WHAT YOU ARE ASKED TO DO -
Give back every line of the material exactly. Skip the pictures.

DATA FOR ANALYSIS -
******************************
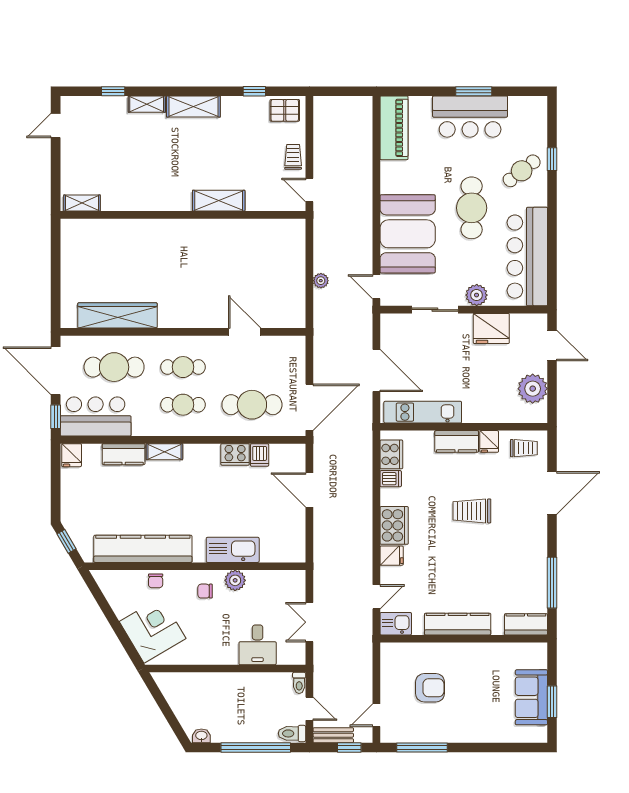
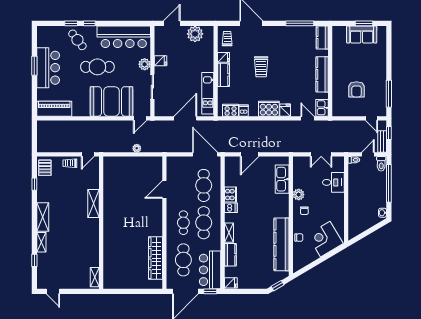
window: (552, 193) -> (89, 23), added
fridge: (491, 329) -> (161, 61), width x0.53, depth x0.75
cafe table: (183, 405) -> (204, 223), width x1.37, depth x1.35
dishwasher: (260, 455) -> (231, 208), moved
kitchen sink: (233, 550) -> (282, 179), moved
armchair: (430, 688) -> (357, 89), turned 180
******************************
ANSWER TO THIS PROBLEM -
window: (552, 193) -> (89, 23), added
fridge: (491, 329) -> (161, 61), width x0.53, depth x0.75
cafe table: (183, 405) -> (204, 223), width x1.37, depth x1.35
dishwasher: (260, 455) -> (231, 208), moved
kitchen sink: (233, 550) -> (282, 179), moved
armchair: (430, 688) -> (357, 89), turned 180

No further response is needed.